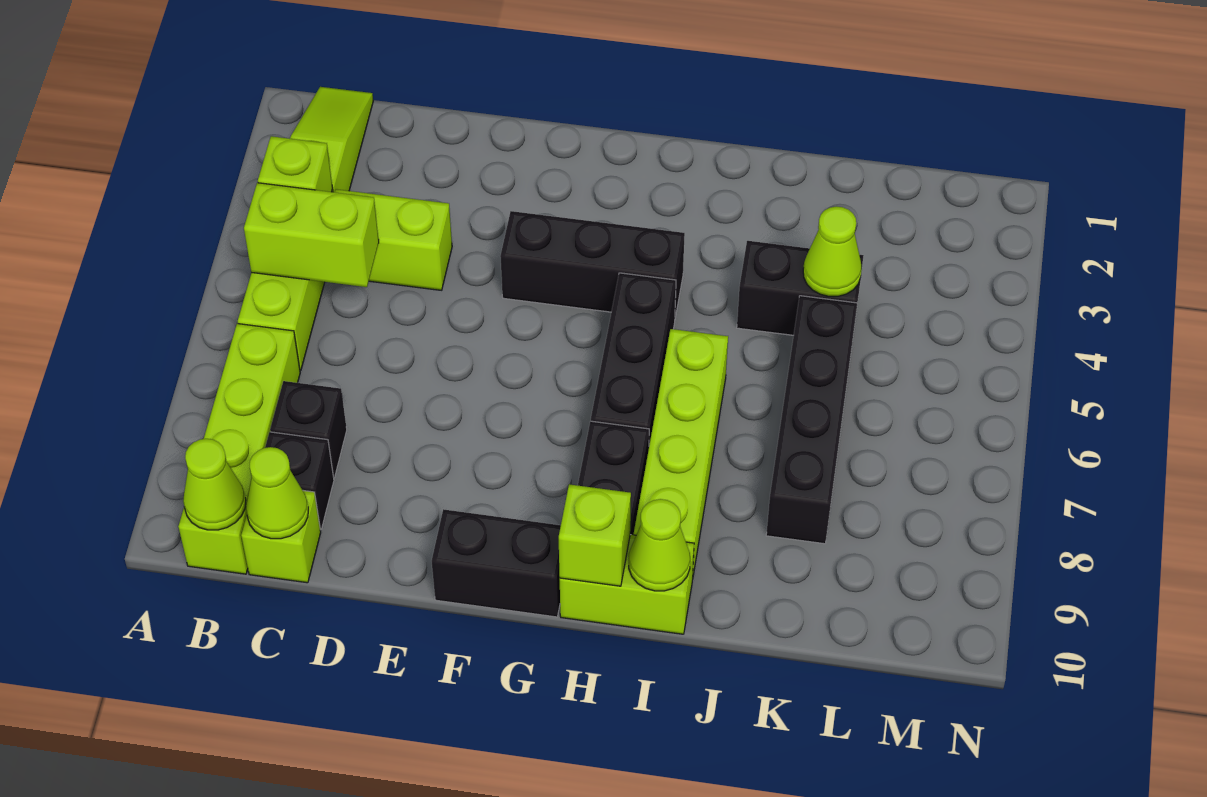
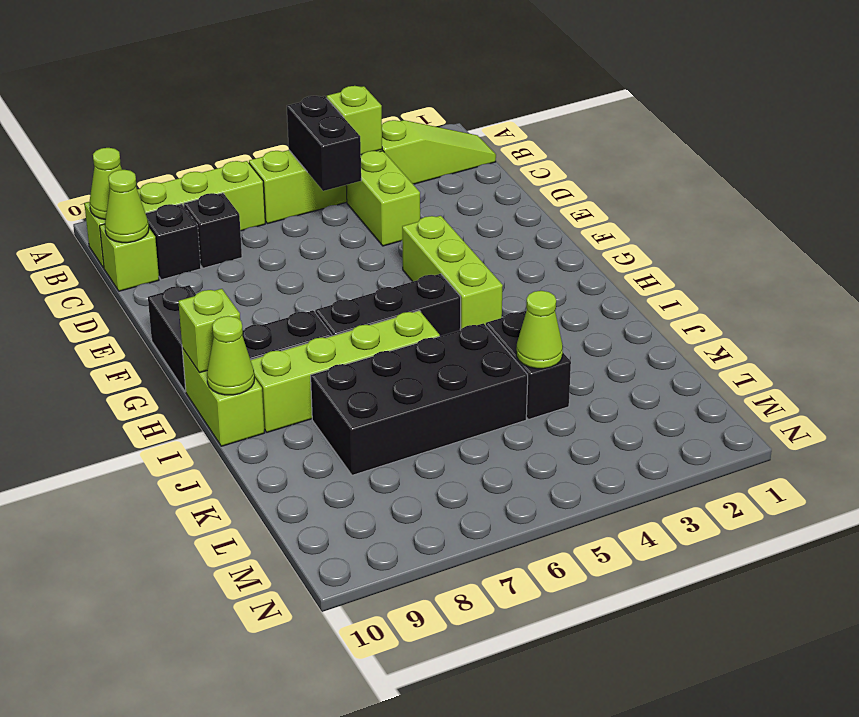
lime brick B5:C5 level 2 -> black brick B5:C5 level 2
black brick F4:H4 level 1 -> lime brick F4:H4 level 1
black brick K5:K8 level 1 -> black brick J5:K8 level 1

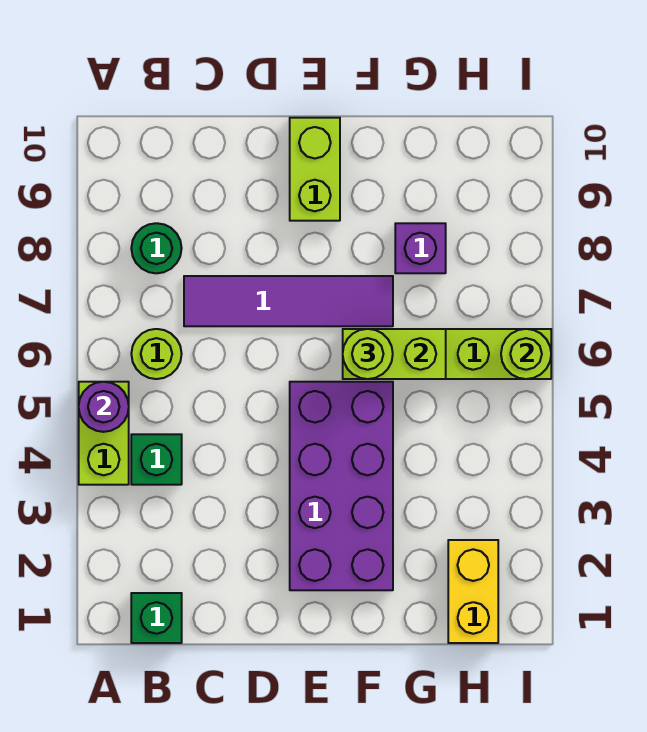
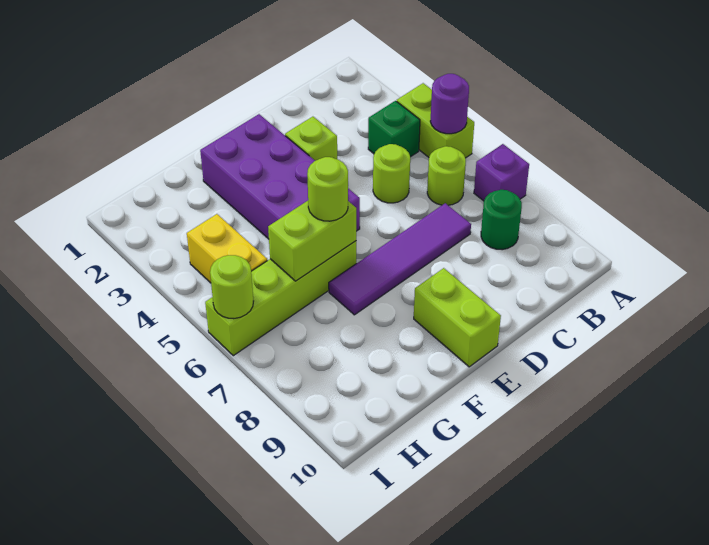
green brick B1 level 1 -> none
none -> lime round brick C5 level 1
none -> lime brick D3 level 1
purple brick G8 level 1 -> purple brick A7 level 1
yellow brick H1:H2 level 1 -> yellow brick H4:H5 level 1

--------

EXERCISE GOAL » Your reply should consist of the data, transcribed exactly, and should hold no pictures.

ANSWER TO THIS TASK »
lime brick B5:C5 level 2 -> black brick B5:C5 level 2
black brick F4:H4 level 1 -> lime brick F4:H4 level 1
black brick K5:K8 level 1 -> black brick J5:K8 level 1

green brick B1 level 1 -> none
none -> lime round brick C5 level 1
none -> lime brick D3 level 1
purple brick G8 level 1 -> purple brick A7 level 1
yellow brick H1:H2 level 1 -> yellow brick H4:H5 level 1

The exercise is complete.